### [THE PROBLEM]
Copy the entries below verbatim, omitting any pictures they contain.

(Stored data)
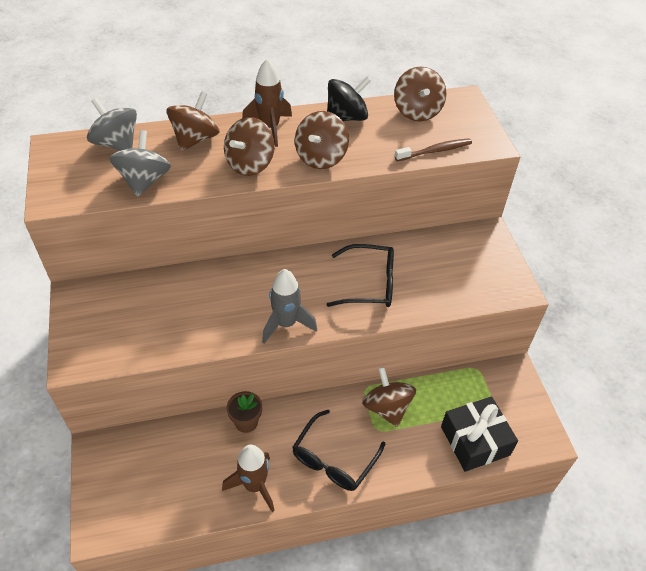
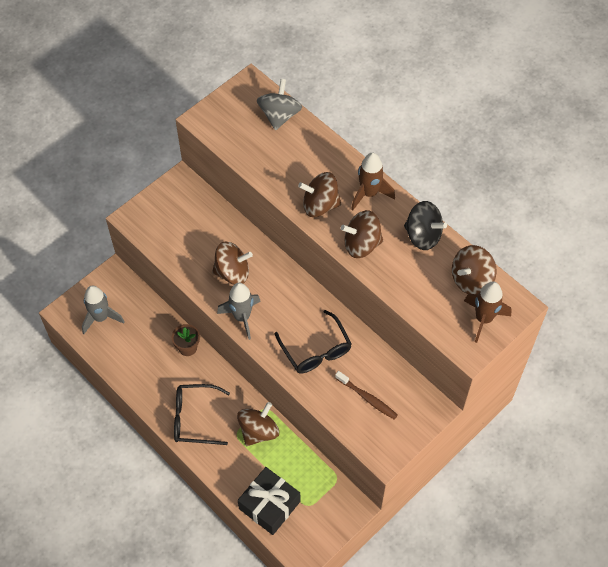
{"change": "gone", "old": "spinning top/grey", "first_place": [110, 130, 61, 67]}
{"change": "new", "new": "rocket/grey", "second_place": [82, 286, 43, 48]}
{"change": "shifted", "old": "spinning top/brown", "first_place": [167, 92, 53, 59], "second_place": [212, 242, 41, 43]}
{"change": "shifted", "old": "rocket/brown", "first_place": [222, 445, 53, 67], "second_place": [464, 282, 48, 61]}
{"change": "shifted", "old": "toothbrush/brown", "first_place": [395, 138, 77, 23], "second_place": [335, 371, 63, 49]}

### [WRITTEN RESPONSE]
{"change": "gone", "old": "spinning top/grey", "first_place": [110, 130, 61, 67]}
{"change": "new", "new": "rocket/grey", "second_place": [82, 286, 43, 48]}
{"change": "shifted", "old": "spinning top/brown", "first_place": [167, 92, 53, 59], "second_place": [212, 242, 41, 43]}
{"change": "shifted", "old": "rocket/brown", "first_place": [222, 445, 53, 67], "second_place": [464, 282, 48, 61]}
{"change": "shifted", "old": "toothbrush/brown", "first_place": [395, 138, 77, 23], "second_place": [335, 371, 63, 49]}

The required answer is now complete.